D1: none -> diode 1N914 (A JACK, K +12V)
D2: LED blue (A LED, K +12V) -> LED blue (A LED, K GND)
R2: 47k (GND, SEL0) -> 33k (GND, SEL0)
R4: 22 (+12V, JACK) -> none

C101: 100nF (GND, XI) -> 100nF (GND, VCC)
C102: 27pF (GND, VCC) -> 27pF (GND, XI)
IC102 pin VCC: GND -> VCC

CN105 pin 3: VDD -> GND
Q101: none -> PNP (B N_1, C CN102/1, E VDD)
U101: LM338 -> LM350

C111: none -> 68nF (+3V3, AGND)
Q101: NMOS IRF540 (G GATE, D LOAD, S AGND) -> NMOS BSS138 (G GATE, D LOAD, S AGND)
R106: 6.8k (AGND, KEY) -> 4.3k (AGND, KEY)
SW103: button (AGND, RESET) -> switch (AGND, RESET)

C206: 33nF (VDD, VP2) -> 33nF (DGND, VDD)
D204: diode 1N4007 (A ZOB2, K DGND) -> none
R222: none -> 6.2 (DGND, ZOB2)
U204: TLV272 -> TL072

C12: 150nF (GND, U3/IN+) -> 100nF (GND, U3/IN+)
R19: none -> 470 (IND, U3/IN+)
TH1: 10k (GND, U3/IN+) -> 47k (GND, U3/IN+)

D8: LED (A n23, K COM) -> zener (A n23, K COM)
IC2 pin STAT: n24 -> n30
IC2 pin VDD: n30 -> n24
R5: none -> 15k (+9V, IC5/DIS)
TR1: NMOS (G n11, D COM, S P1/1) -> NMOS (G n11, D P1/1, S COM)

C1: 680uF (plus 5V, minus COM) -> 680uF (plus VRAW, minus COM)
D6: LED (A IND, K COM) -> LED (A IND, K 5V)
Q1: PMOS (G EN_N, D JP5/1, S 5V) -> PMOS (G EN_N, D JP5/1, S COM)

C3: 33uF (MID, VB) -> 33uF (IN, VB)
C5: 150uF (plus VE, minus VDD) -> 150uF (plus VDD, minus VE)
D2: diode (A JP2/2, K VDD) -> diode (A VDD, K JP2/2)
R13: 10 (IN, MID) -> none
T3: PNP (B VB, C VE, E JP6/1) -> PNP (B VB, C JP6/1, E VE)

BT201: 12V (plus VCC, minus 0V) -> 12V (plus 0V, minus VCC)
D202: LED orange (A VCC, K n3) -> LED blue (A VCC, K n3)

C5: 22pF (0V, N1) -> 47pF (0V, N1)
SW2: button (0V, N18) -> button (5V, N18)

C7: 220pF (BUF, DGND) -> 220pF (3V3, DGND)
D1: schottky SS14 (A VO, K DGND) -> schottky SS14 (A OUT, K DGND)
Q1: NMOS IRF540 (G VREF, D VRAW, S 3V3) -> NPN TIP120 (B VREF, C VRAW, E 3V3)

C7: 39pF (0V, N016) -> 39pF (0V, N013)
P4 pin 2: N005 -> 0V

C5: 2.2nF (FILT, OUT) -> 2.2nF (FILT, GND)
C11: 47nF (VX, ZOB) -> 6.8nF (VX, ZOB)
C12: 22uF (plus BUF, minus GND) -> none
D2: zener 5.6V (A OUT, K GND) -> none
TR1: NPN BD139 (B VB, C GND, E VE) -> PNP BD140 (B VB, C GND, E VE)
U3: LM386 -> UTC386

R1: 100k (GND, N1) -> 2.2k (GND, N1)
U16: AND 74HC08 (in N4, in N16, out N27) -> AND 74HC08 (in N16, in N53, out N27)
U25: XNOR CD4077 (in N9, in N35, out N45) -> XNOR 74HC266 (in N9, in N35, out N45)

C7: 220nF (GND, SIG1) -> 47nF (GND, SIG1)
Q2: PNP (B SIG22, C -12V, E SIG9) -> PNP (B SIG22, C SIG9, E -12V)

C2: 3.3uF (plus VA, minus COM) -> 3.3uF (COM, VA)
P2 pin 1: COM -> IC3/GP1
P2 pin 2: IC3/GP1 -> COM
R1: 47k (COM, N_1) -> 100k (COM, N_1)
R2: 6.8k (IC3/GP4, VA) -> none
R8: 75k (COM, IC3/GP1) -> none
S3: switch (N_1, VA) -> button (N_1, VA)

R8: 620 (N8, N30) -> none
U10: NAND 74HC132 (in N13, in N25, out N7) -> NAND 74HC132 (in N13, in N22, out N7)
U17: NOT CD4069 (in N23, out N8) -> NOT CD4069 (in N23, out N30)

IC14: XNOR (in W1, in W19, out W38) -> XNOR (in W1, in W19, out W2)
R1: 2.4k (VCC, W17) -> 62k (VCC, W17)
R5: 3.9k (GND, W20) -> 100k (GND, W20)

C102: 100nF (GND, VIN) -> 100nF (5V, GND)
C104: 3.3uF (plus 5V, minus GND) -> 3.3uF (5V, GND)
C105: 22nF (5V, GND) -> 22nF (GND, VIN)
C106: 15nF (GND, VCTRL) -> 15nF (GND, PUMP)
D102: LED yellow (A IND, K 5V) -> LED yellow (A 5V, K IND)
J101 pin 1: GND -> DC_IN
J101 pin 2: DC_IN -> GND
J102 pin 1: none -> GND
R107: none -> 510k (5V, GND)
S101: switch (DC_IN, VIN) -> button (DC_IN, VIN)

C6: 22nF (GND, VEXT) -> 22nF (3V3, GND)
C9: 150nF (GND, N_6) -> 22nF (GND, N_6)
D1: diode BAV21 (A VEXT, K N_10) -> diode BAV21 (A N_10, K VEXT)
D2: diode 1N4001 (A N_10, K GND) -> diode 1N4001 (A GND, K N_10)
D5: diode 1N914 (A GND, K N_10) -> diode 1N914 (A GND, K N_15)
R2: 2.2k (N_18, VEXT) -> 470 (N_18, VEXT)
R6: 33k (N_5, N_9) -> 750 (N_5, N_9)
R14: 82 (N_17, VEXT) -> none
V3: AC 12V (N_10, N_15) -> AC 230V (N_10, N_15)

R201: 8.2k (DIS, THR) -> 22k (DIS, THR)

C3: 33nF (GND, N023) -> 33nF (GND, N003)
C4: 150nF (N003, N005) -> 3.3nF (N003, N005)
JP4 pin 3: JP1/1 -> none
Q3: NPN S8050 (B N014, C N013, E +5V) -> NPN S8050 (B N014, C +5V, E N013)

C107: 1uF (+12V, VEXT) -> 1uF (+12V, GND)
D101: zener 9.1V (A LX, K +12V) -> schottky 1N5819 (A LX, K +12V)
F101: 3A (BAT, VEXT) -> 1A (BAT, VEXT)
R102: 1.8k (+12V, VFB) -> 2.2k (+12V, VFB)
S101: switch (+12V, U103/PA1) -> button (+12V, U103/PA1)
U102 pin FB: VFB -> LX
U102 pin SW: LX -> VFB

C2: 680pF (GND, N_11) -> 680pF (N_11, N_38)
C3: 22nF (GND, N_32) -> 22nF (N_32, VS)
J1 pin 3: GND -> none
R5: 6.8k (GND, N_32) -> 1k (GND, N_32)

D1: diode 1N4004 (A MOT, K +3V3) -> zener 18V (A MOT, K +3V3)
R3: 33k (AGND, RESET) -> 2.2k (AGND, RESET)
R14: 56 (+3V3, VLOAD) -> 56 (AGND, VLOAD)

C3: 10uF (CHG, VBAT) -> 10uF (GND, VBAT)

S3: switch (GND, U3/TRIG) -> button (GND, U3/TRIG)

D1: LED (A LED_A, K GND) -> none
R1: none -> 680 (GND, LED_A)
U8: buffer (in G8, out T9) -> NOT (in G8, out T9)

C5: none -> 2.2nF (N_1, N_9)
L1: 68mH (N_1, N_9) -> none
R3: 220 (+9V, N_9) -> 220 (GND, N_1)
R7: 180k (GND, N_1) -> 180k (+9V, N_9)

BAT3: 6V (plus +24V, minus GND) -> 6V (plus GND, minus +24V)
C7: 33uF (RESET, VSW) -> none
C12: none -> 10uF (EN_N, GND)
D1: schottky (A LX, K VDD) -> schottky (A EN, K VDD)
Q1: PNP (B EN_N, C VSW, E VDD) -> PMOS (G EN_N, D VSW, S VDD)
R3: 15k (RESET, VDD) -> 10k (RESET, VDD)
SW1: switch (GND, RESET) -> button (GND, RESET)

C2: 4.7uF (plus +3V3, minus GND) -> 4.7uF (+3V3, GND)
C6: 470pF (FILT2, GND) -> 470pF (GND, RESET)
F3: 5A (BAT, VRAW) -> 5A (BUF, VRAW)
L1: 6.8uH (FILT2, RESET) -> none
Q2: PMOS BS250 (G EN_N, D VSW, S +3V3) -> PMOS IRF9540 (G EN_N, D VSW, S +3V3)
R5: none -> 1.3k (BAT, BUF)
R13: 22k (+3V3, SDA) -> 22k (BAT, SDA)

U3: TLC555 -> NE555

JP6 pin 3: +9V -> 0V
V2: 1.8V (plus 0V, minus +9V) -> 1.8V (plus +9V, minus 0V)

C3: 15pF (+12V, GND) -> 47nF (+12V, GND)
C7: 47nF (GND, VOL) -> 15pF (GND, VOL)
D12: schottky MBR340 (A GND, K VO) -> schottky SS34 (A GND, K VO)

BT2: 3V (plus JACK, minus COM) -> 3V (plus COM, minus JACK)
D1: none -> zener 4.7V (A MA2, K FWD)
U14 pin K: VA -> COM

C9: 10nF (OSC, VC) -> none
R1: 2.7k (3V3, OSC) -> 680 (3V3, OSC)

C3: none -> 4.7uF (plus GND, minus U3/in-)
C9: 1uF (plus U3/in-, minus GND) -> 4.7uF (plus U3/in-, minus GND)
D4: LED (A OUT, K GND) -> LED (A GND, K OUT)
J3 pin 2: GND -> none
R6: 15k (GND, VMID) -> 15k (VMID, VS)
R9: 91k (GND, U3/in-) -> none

**What you should do:**
Extract each line from the entries above that contains the string "blue".

**Your response:**
D2: LED blue (A LED, K +12V) -> LED blue (A LED, K GND)
D202: LED orange (A VCC, K n3) -> LED blue (A VCC, K n3)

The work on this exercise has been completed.